- [REQUIREMENT]: Search the data for the word "glasses". Reproduce every line where it is found.

- [AVAILABLE DATA]:
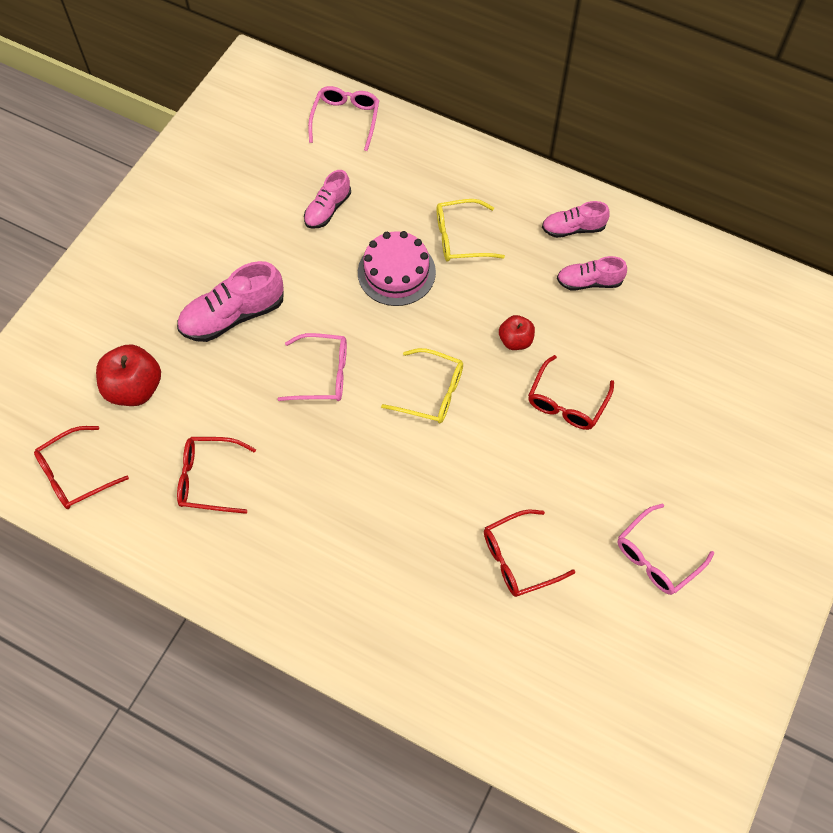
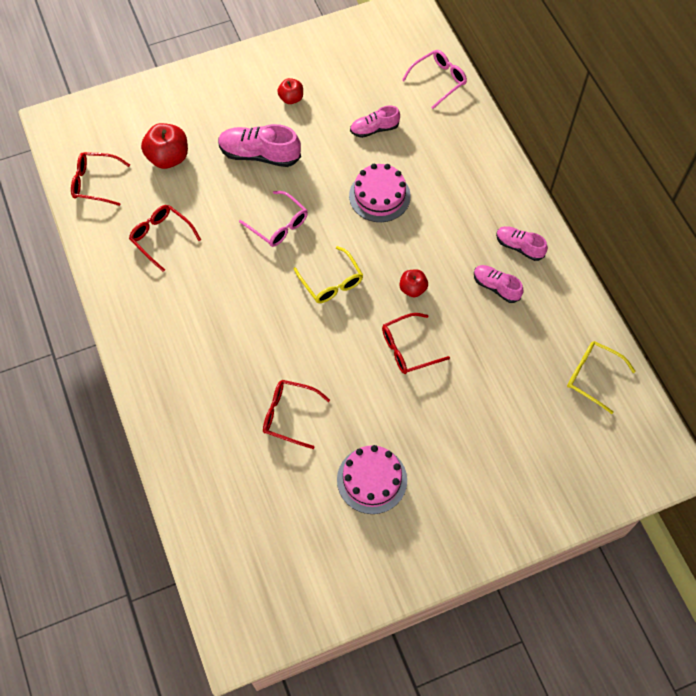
camera: 40 degrees right, 0 degrees up
(211, 235) = (291, 98): none -> red apple
(460, 238) = (439, 202): yellow glasses -> yellow glasses (592, 376)
(656, 557) = (372, 480): pink glasses -> pink cake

- [SOLUTION]:
(460, 238) = (439, 202): yellow glasses -> yellow glasses (592, 376)
(656, 557) = (372, 480): pink glasses -> pink cake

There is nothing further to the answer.